#### [WHAT YOU HAVE TO DO]
Go through the data and tally the lines that hold the string "blue". Reply with the total alone.

------ GIVEN ENTRIES

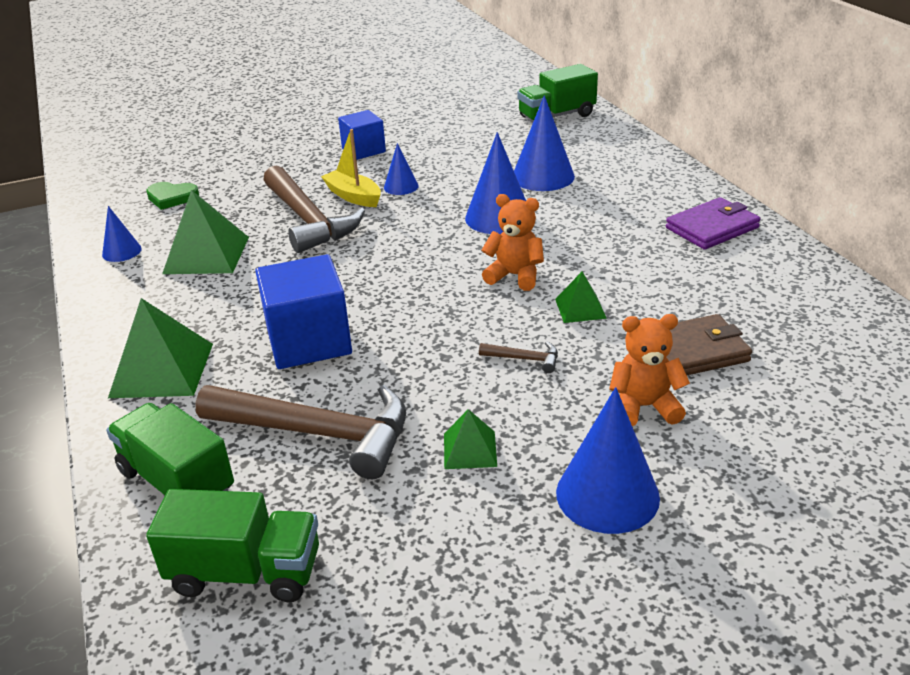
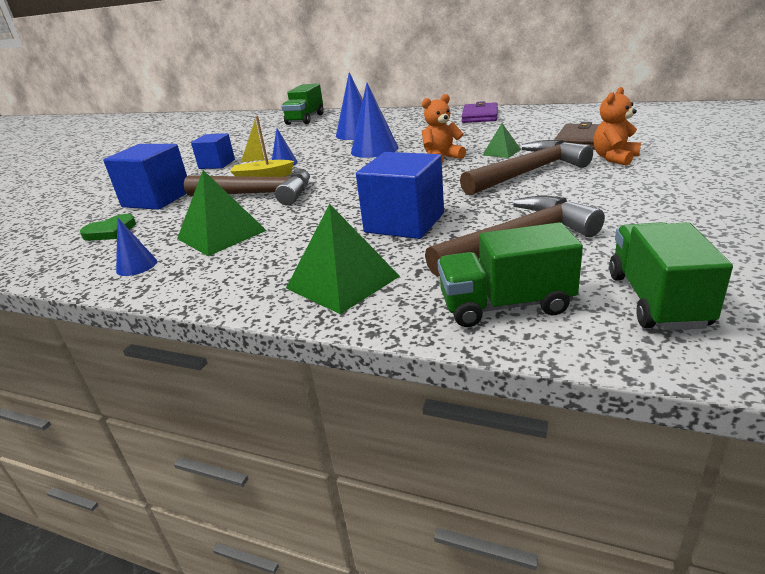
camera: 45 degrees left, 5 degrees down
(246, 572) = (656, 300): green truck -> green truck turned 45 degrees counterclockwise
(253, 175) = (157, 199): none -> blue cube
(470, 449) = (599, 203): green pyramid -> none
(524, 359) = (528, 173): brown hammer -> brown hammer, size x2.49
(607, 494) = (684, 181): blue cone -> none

------------

#### [OUTPUT FOR THIS TASK]
2